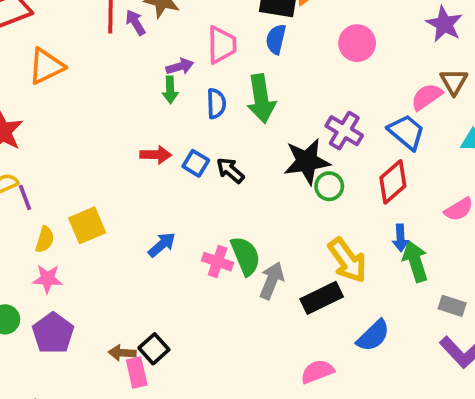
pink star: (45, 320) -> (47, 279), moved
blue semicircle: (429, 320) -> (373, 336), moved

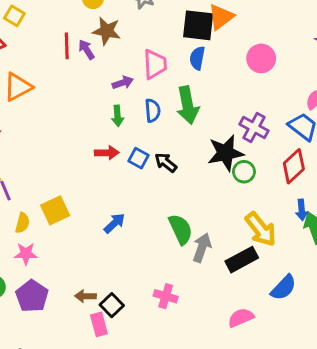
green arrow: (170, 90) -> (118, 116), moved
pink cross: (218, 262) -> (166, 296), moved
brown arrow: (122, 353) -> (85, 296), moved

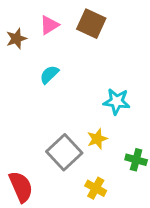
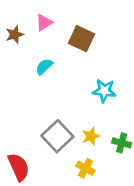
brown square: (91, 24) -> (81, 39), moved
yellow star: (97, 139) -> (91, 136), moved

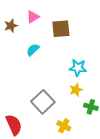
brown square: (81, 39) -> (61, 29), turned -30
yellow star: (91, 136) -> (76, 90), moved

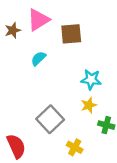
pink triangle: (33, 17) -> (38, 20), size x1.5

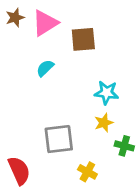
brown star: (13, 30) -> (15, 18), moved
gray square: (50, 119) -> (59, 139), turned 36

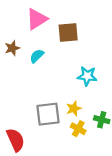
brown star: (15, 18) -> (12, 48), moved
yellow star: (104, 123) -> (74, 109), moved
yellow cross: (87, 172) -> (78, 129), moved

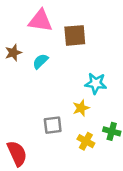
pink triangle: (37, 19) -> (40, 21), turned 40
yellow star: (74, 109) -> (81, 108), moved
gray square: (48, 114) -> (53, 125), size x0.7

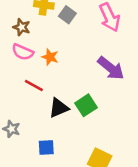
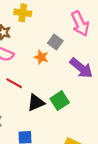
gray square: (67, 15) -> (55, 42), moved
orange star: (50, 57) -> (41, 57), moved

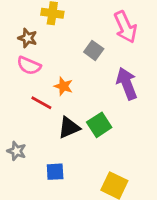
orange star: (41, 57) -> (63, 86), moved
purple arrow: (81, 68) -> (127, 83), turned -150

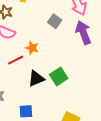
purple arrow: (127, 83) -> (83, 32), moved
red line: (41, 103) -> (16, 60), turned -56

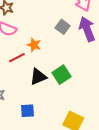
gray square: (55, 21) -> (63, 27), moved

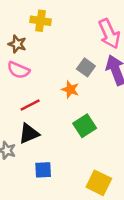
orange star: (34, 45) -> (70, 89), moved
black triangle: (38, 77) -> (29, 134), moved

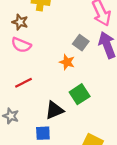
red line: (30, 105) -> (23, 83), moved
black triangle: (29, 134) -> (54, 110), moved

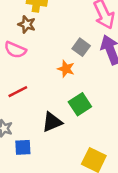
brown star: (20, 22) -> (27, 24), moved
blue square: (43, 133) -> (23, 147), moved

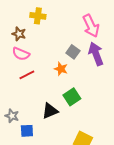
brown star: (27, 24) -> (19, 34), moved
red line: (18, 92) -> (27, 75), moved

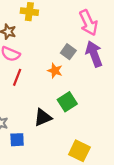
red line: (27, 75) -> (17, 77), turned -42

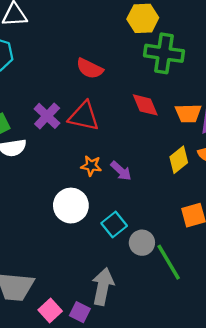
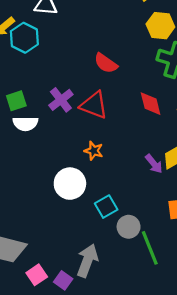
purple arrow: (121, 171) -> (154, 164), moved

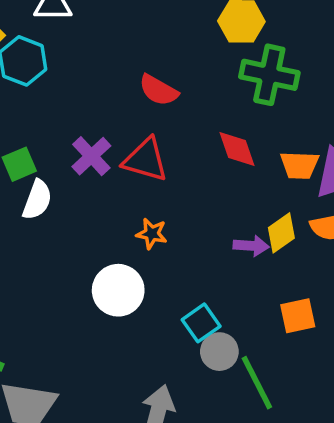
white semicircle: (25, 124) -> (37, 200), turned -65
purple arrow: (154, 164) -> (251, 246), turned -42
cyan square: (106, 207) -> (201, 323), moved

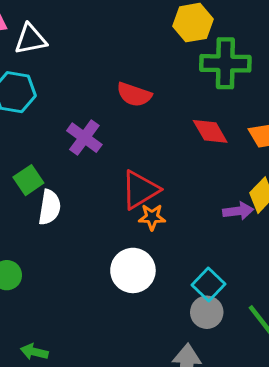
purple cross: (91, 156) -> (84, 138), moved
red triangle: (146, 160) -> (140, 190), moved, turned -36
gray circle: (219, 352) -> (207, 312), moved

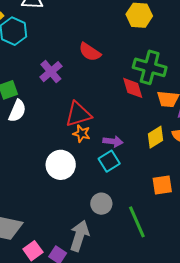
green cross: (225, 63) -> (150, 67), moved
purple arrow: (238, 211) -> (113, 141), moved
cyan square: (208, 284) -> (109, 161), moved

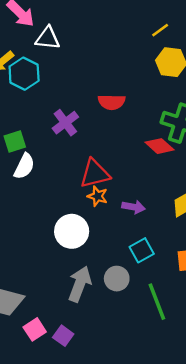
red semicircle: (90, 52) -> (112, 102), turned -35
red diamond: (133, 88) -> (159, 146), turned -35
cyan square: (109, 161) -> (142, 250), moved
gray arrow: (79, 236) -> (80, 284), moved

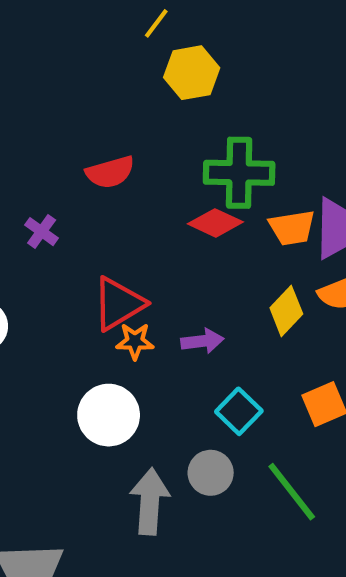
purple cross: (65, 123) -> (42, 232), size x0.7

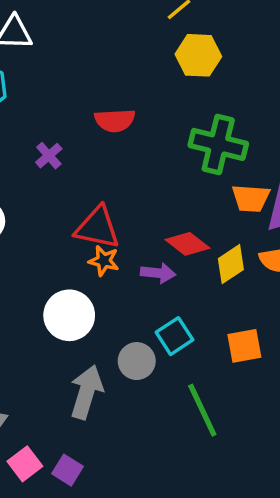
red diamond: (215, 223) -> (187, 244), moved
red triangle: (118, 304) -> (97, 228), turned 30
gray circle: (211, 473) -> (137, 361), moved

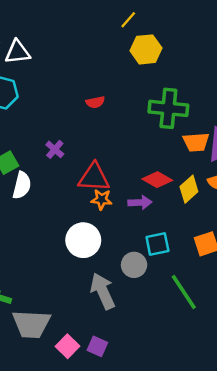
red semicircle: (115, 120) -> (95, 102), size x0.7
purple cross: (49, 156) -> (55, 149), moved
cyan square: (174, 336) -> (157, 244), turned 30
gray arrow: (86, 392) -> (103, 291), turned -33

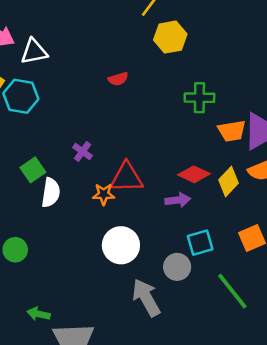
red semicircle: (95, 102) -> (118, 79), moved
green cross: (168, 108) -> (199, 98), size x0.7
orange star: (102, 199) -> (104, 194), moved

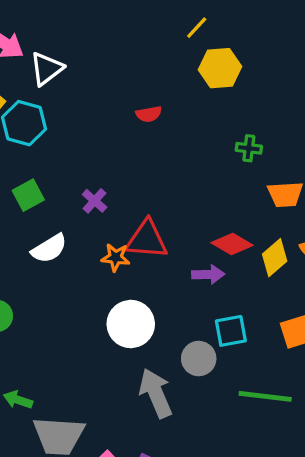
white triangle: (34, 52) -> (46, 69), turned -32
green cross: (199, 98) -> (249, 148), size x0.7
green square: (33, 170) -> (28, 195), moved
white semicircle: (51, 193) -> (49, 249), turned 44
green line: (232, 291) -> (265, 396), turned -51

────

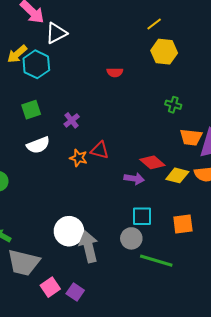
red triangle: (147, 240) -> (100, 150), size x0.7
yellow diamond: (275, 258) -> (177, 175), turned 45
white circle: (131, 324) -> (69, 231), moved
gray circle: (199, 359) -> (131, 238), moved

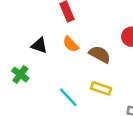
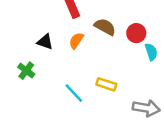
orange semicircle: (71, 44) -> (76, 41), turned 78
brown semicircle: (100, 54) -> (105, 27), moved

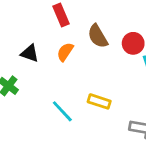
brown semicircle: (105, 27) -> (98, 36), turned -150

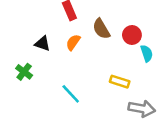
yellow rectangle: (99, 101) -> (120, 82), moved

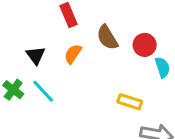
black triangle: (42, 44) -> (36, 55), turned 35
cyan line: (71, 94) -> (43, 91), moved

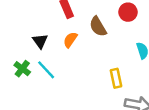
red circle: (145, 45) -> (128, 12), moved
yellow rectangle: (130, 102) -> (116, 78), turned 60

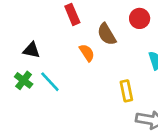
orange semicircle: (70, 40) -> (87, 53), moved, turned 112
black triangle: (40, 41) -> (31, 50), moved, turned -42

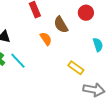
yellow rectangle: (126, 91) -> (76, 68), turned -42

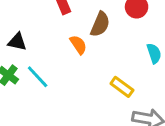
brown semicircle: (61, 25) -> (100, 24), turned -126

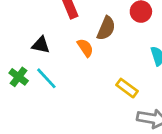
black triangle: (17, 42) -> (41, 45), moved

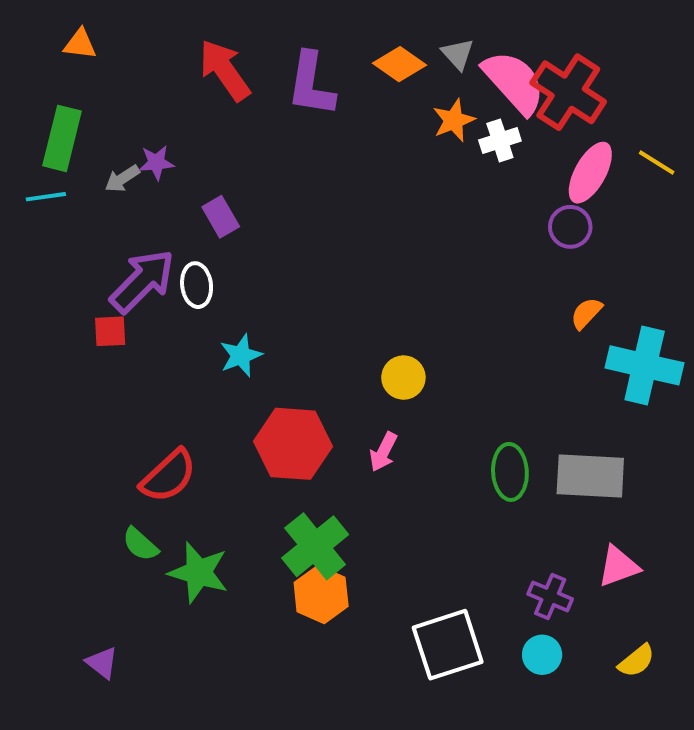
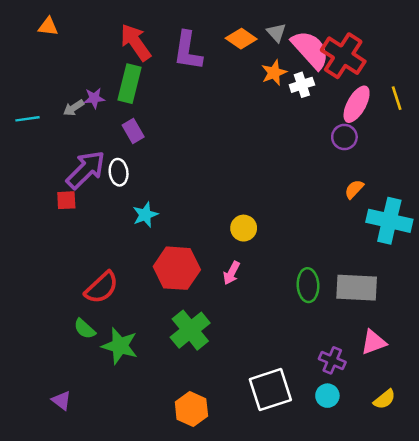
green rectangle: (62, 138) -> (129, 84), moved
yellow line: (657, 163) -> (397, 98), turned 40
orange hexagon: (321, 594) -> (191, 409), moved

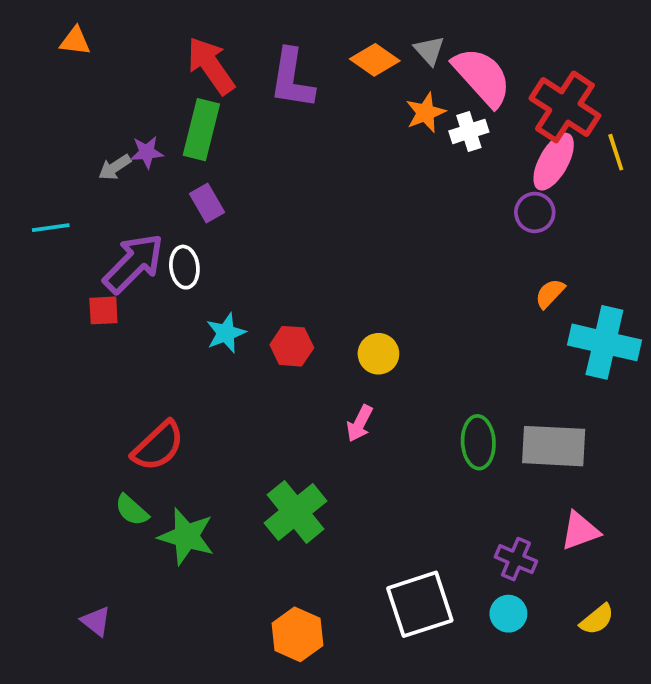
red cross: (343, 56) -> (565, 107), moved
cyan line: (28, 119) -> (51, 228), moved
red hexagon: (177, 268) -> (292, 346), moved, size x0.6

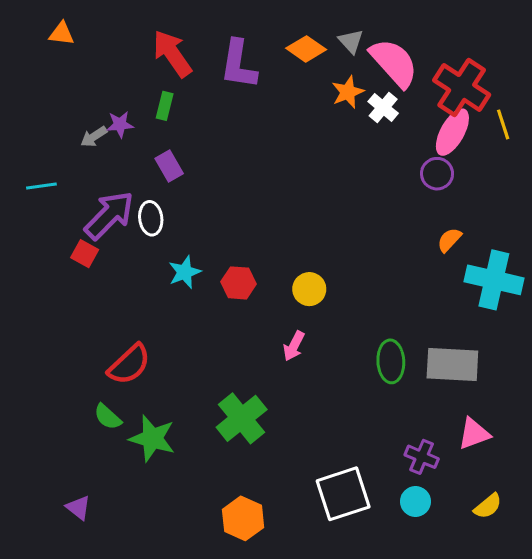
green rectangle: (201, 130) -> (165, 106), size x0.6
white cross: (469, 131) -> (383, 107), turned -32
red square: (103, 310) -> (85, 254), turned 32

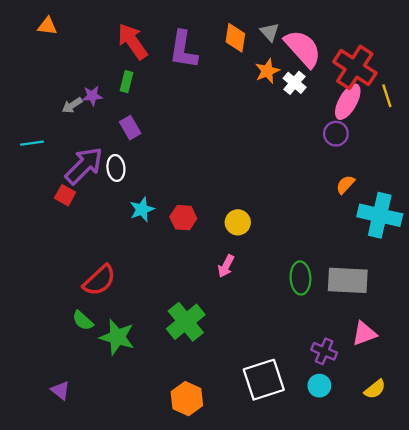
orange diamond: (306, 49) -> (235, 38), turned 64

────

Look through the lines above and collect those with the word "blue".

### Result
blue semicircle: (429, 320) -> (373, 336), moved
blue square: (43, 133) -> (23, 147), moved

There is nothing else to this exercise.